____ Records

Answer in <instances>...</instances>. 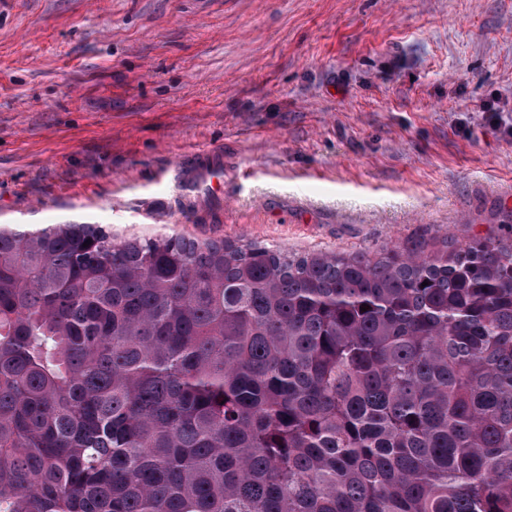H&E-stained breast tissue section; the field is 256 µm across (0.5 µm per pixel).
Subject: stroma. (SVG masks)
<instances>
[{"label": "stroma", "mask_w": 512, "mask_h": 512, "mask_svg": "<svg viewBox=\"0 0 512 512\" xmlns=\"http://www.w3.org/2000/svg\"><path fill=\"white\" fill-rule=\"evenodd\" d=\"M512 0H0V223L304 254L512 234ZM224 152L184 205L183 154ZM178 197L186 203L209 199L224 202V154L220 149L204 150L180 161L175 174Z\"/></svg>", "instance_id": "35a3bbf8"}]
</instances>
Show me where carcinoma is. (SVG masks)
Listing matches in <instances>:
<instances>
[{
	"label": "carcinoma",
	"instance_id": "1",
	"mask_svg": "<svg viewBox=\"0 0 512 512\" xmlns=\"http://www.w3.org/2000/svg\"><path fill=\"white\" fill-rule=\"evenodd\" d=\"M0 512H512V237L0 227Z\"/></svg>",
	"mask_w": 512,
	"mask_h": 512
}]
</instances>
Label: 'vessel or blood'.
<instances>
[{
	"mask_svg": "<svg viewBox=\"0 0 512 512\" xmlns=\"http://www.w3.org/2000/svg\"><path fill=\"white\" fill-rule=\"evenodd\" d=\"M176 190L180 199L192 203L202 199L219 204L224 200V154L222 150H204L180 162L176 172Z\"/></svg>",
	"mask_w": 512,
	"mask_h": 512,
	"instance_id": "b4317fda",
	"label": "vessel or blood"
}]
</instances>
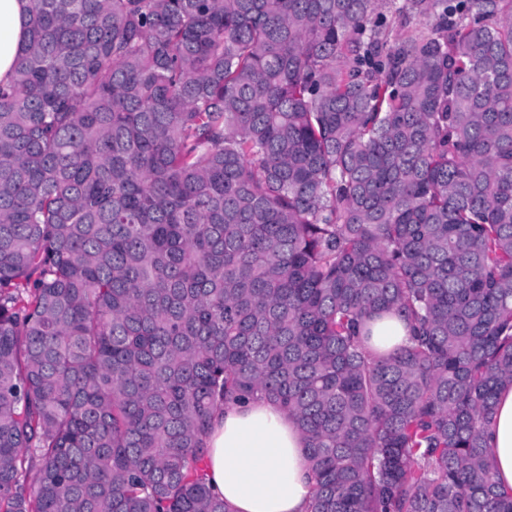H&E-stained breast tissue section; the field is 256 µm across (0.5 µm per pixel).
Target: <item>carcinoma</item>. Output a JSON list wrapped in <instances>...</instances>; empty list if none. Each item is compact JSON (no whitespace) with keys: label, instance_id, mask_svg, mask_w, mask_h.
<instances>
[{"label":"carcinoma","instance_id":"cac0c4a2","mask_svg":"<svg viewBox=\"0 0 512 512\" xmlns=\"http://www.w3.org/2000/svg\"><path fill=\"white\" fill-rule=\"evenodd\" d=\"M31 2L0 512H231L207 439L257 393L309 512H512V0ZM383 315L410 341L373 353ZM489 461L503 489L512 491V386L498 392L494 422L488 436Z\"/></svg>","mask_w":512,"mask_h":512}]
</instances>
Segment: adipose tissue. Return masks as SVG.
<instances>
[{
	"mask_svg": "<svg viewBox=\"0 0 512 512\" xmlns=\"http://www.w3.org/2000/svg\"><path fill=\"white\" fill-rule=\"evenodd\" d=\"M30 16L31 0H0V82L13 75ZM207 444L209 484L233 512H307L312 482L304 439L263 395L218 414ZM488 446L496 480L512 491V386L498 392Z\"/></svg>",
	"mask_w": 512,
	"mask_h": 512,
	"instance_id": "1",
	"label": "adipose tissue"
}]
</instances>
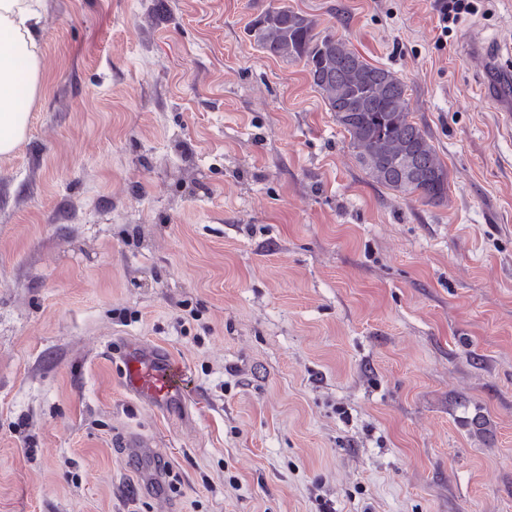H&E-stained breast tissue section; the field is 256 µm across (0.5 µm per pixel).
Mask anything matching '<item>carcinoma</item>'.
Wrapping results in <instances>:
<instances>
[{
    "mask_svg": "<svg viewBox=\"0 0 512 512\" xmlns=\"http://www.w3.org/2000/svg\"><path fill=\"white\" fill-rule=\"evenodd\" d=\"M247 33L268 56L303 64L372 181L427 204L445 199L447 167L410 119L406 85L395 73L368 63L288 0H268Z\"/></svg>",
    "mask_w": 512,
    "mask_h": 512,
    "instance_id": "carcinoma-1",
    "label": "carcinoma"
}]
</instances>
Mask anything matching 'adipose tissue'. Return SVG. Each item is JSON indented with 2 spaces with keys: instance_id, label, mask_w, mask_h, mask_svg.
Masks as SVG:
<instances>
[{
  "instance_id": "ef3b65f1",
  "label": "adipose tissue",
  "mask_w": 512,
  "mask_h": 512,
  "mask_svg": "<svg viewBox=\"0 0 512 512\" xmlns=\"http://www.w3.org/2000/svg\"><path fill=\"white\" fill-rule=\"evenodd\" d=\"M39 0H0V158L24 141L41 81Z\"/></svg>"
}]
</instances>
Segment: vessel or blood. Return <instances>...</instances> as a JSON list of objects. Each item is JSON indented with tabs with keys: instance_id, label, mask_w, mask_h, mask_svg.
Returning <instances> with one entry per match:
<instances>
[{
	"instance_id": "b4317fda",
	"label": "vessel or blood",
	"mask_w": 512,
	"mask_h": 512,
	"mask_svg": "<svg viewBox=\"0 0 512 512\" xmlns=\"http://www.w3.org/2000/svg\"><path fill=\"white\" fill-rule=\"evenodd\" d=\"M123 387L134 398L158 409L182 402L181 364L171 360L161 347L133 343L121 356Z\"/></svg>"
}]
</instances>
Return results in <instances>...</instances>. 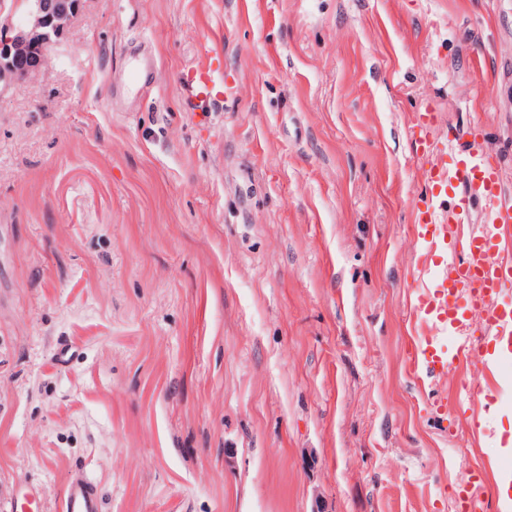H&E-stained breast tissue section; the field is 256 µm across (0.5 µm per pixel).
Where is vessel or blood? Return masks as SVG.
Instances as JSON below:
<instances>
[{
	"label": "vessel or blood",
	"mask_w": 512,
	"mask_h": 512,
	"mask_svg": "<svg viewBox=\"0 0 512 512\" xmlns=\"http://www.w3.org/2000/svg\"><path fill=\"white\" fill-rule=\"evenodd\" d=\"M181 83L193 107L211 111L220 94L222 77L210 65L184 73ZM439 115L417 113L407 135L421 154H435L427 170L431 201L417 207L415 224L427 244V259L420 271L428 281L414 296V310L430 331L421 350L422 363L429 372L447 371L448 360L434 344L435 334L448 325L465 326L479 317L486 329L504 338L512 336V308L500 306L497 298L505 281L512 279V244L504 241L500 229L512 223V209L500 207L487 214L489 229L480 234L463 232L476 202L492 201L501 194L498 169L486 164L481 154L436 155L431 137ZM461 259L449 262V251ZM498 262H490V255ZM480 473H471L455 491L458 512H481L483 500ZM96 487L84 473L71 476L64 496L63 512H99Z\"/></svg>",
	"instance_id": "vessel-or-blood-1"
}]
</instances>
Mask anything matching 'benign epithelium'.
Instances as JSON below:
<instances>
[{
    "label": "benign epithelium",
    "instance_id": "obj_1",
    "mask_svg": "<svg viewBox=\"0 0 512 512\" xmlns=\"http://www.w3.org/2000/svg\"><path fill=\"white\" fill-rule=\"evenodd\" d=\"M82 0H27L22 22L0 21V90L47 67L53 46L67 35Z\"/></svg>",
    "mask_w": 512,
    "mask_h": 512
}]
</instances>
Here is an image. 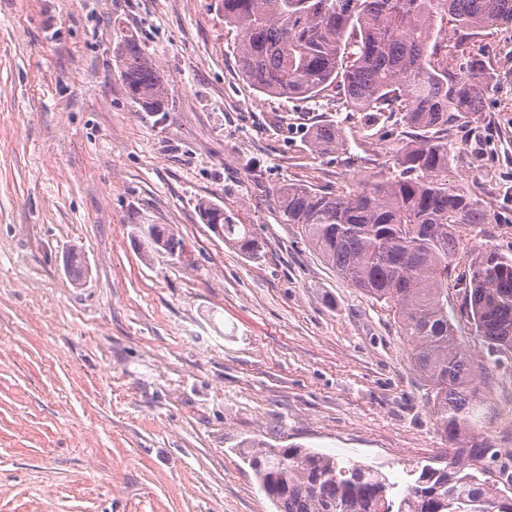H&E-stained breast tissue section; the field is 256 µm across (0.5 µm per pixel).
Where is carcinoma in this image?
Instances as JSON below:
<instances>
[{
    "instance_id": "cac0c4a2",
    "label": "carcinoma",
    "mask_w": 512,
    "mask_h": 512,
    "mask_svg": "<svg viewBox=\"0 0 512 512\" xmlns=\"http://www.w3.org/2000/svg\"><path fill=\"white\" fill-rule=\"evenodd\" d=\"M219 2L224 25L236 32L238 71L254 90L314 100L333 87L371 126L397 113L423 131L395 150L387 176L348 191L288 183L273 196L283 222L296 225L327 265L394 310L450 445L445 466L420 463L402 485L299 446L282 465L275 449L244 441L242 459L277 512H512V452L479 430L491 413L484 385L492 366L461 345L448 315V289L458 288L494 362L512 356V253L490 245L471 254V236L493 215L453 179L448 148V125L483 111L485 94L507 78L469 43L512 25V0ZM112 56L129 98L165 120L169 86L146 49L124 34ZM309 144L315 154L346 147L336 123L315 126ZM198 210L224 243L257 254L250 225L233 223L210 200ZM151 241L191 264L186 243L167 226L152 225Z\"/></svg>"
}]
</instances>
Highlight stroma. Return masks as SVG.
Returning a JSON list of instances; mask_svg holds the SVG:
<instances>
[{
	"label": "stroma",
	"mask_w": 512,
	"mask_h": 512,
	"mask_svg": "<svg viewBox=\"0 0 512 512\" xmlns=\"http://www.w3.org/2000/svg\"><path fill=\"white\" fill-rule=\"evenodd\" d=\"M165 71L168 117L129 99L112 46ZM217 0H0V512H276L241 442L296 445L399 480L448 455L393 312L283 223L273 190L388 174L412 130L368 125L335 90L254 91ZM473 53L510 80L451 127L453 171L512 250V25ZM338 123L344 152L308 146ZM250 225L254 257L203 223ZM171 225L193 265L153 251ZM86 272L75 278L68 255ZM483 431L512 450V358ZM197 206L204 223L220 226L225 244L244 253L257 254L258 241L253 236L250 225L234 224L224 215V209L211 200L202 199Z\"/></svg>",
	"instance_id": "obj_1"
}]
</instances>
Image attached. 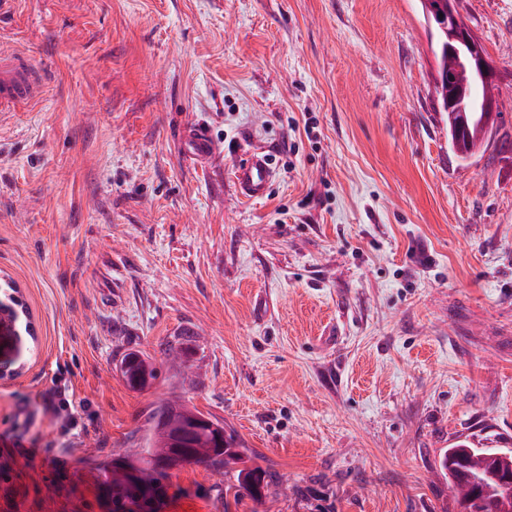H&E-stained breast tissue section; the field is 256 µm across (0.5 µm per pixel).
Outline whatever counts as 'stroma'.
I'll use <instances>...</instances> for the list:
<instances>
[{
	"mask_svg": "<svg viewBox=\"0 0 512 512\" xmlns=\"http://www.w3.org/2000/svg\"><path fill=\"white\" fill-rule=\"evenodd\" d=\"M460 9L507 90L468 162L419 0L0 8L43 85L0 112V285L30 315L0 338L25 365L0 381V512H116L106 472L177 384L170 342L188 404L278 482L255 501L236 467L175 469L151 512H459L442 453L512 448V0ZM260 147L276 181L248 201L230 172ZM129 349L159 361L148 390ZM184 133L193 154L197 156H210L216 151L217 144L206 127L190 125L184 129Z\"/></svg>",
	"mask_w": 512,
	"mask_h": 512,
	"instance_id": "35a3bbf8",
	"label": "stroma"
}]
</instances>
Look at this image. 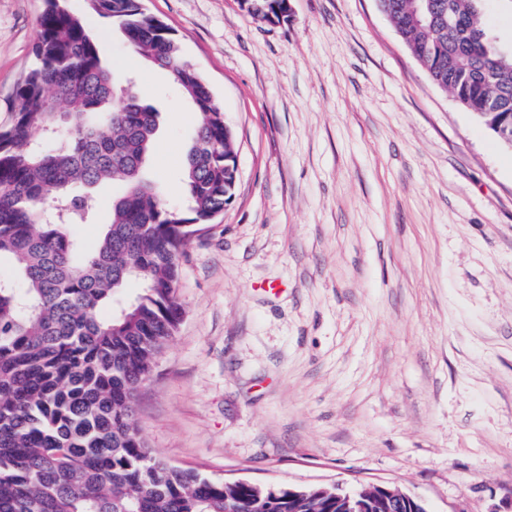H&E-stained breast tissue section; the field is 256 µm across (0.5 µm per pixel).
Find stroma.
<instances>
[{
    "label": "stroma",
    "mask_w": 512,
    "mask_h": 512,
    "mask_svg": "<svg viewBox=\"0 0 512 512\" xmlns=\"http://www.w3.org/2000/svg\"><path fill=\"white\" fill-rule=\"evenodd\" d=\"M289 3L270 24L239 0L142 2L210 86L238 177L180 259L184 316L138 429L212 479L512 512V147L431 81L377 0ZM68 8L157 109L146 174L183 203L198 114L88 0ZM42 9L0 0V127Z\"/></svg>",
    "instance_id": "stroma-1"
}]
</instances>
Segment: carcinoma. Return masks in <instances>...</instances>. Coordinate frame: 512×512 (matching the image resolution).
Returning <instances> with one entry per match:
<instances>
[{
    "instance_id": "1",
    "label": "carcinoma",
    "mask_w": 512,
    "mask_h": 512,
    "mask_svg": "<svg viewBox=\"0 0 512 512\" xmlns=\"http://www.w3.org/2000/svg\"><path fill=\"white\" fill-rule=\"evenodd\" d=\"M278 0H240L268 22ZM432 82L488 124L512 129V53L480 23L482 0H380ZM131 50L169 71L201 118L183 164L185 204L143 178L158 111L121 95L102 51L63 4L45 0L34 64L0 129V512H338L332 495L227 484L171 465L134 420L140 385L181 319L179 258L195 225L233 200L237 154L224 112L173 30L140 0H89ZM112 183L109 223L84 246L92 188ZM138 285L128 293L130 283Z\"/></svg>"
}]
</instances>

________

Request: Every line from the one containing "Segment: carcinoma. Return" through the last line must be copied exactly; leave out the rest.

Reply:
Segment: carcinoma. Return masks in <instances>...</instances>. Coordinate frame: 512×512 (matching the image resolution).
Returning <instances> with one entry per match:
<instances>
[{
    "instance_id": "1",
    "label": "carcinoma",
    "mask_w": 512,
    "mask_h": 512,
    "mask_svg": "<svg viewBox=\"0 0 512 512\" xmlns=\"http://www.w3.org/2000/svg\"><path fill=\"white\" fill-rule=\"evenodd\" d=\"M278 0H240L268 22ZM432 82L488 124L512 129V53L480 23L482 0H380ZM131 50L169 71L201 118L183 164L185 204L143 178L158 111L121 95L102 51L63 4L45 0L34 64L0 129V512H338L332 495L227 484L171 465L134 420L140 385L181 319L179 258L195 225L233 200L237 154L224 112L173 30L140 0H89ZM112 183L109 223L84 246L92 188ZM138 285L128 293L130 283Z\"/></svg>"
}]
</instances>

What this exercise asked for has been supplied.